WORK ORDER
Restate the listing below word for word; no picture is to be carried over.

PROVIDED DATA
+-------+
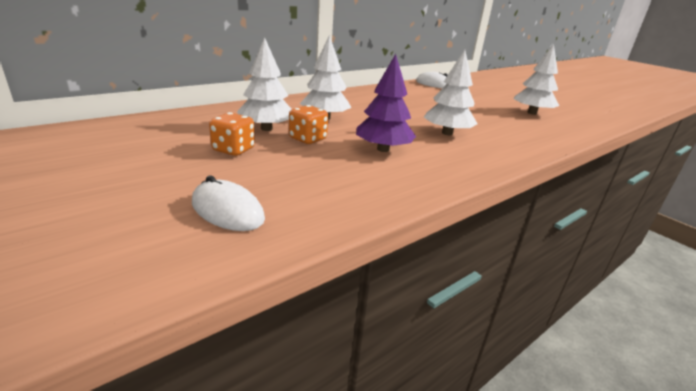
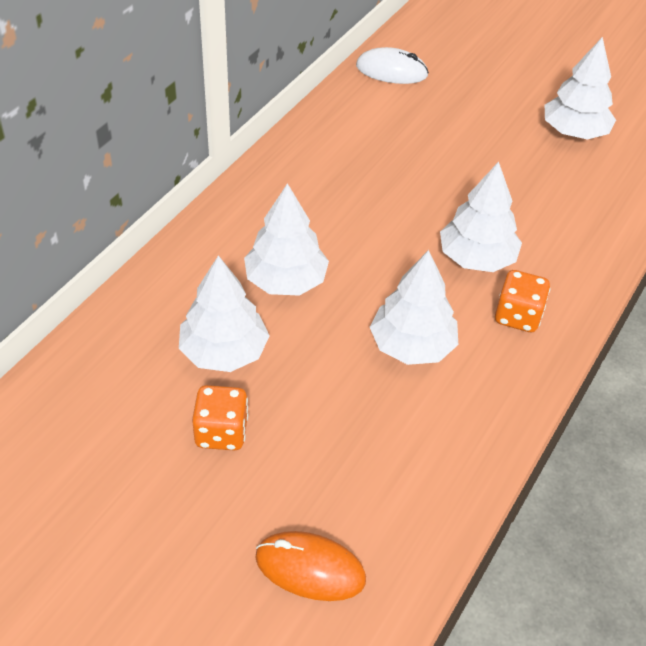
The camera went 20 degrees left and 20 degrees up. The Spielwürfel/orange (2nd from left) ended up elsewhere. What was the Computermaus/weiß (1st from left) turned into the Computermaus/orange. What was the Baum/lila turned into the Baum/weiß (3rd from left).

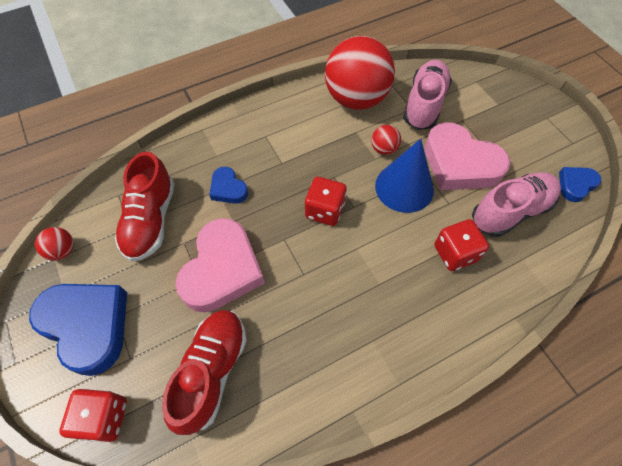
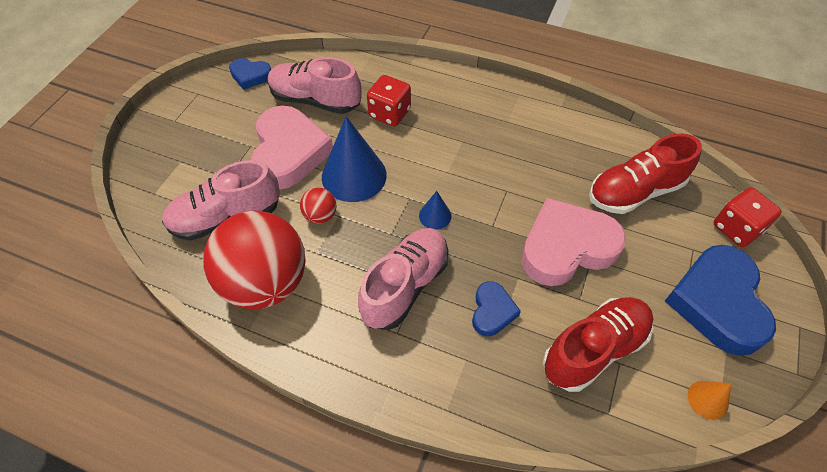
The camera went 130 degrees left and 5 degrees down. The second view gained the Schuh/rosa (3rd from left). Where the Ball/rot (1st from left) stood, the Kegel/orange came to stand. Where the Spielwürfel/rot (2nd from left) stood, the Kegel/blau (2nd from left) came to stand.

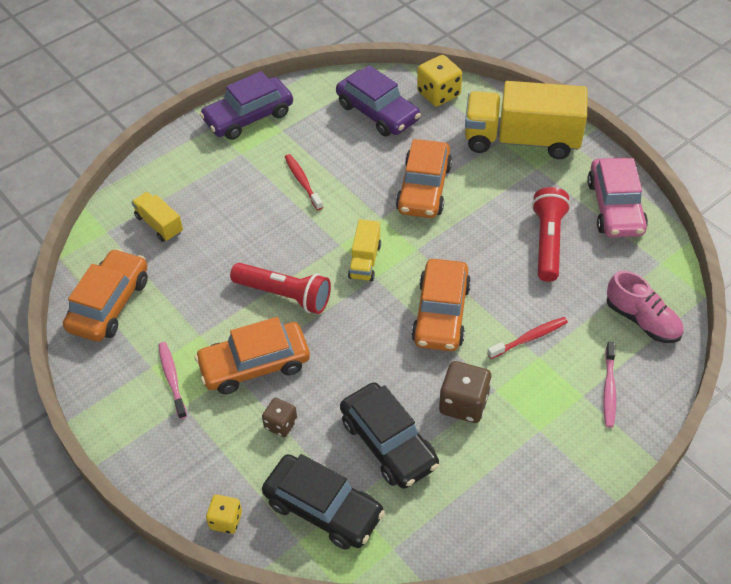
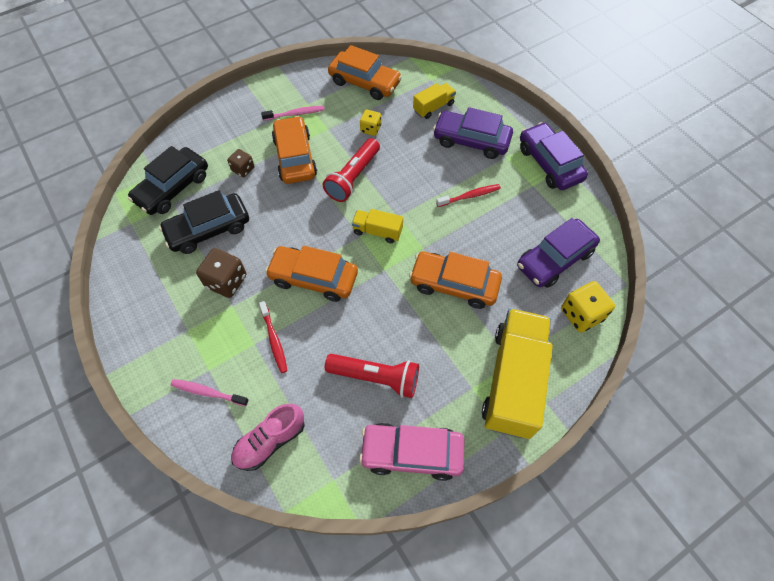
The camera went 95 degrees right and 10 degrees up. The second view gained the Auto/lila (1st from left). The Spielwürfel/gelb (1st from left) ended up elsewhere.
+-------+
TASK ANSWER
The camera went 20 degrees left and 20 degrees up. The Spielwürfel/orange (2nd from left) ended up elsewhere. What was the Computermaus/weiß (1st from left) turned into the Computermaus/orange. What was the Baum/lila turned into the Baum/weiß (3rd from left).

The camera went 130 degrees left and 5 degrees down. The second view gained the Schuh/rosa (3rd from left). Where the Ball/rot (1st from left) stood, the Kegel/orange came to stand. Where the Spielwürfel/rot (2nd from left) stood, the Kegel/blau (2nd from left) came to stand.

The camera went 95 degrees right and 10 degrees up. The second view gained the Auto/lila (1st from left). The Spielwürfel/gelb (1st from left) ended up elsewhere.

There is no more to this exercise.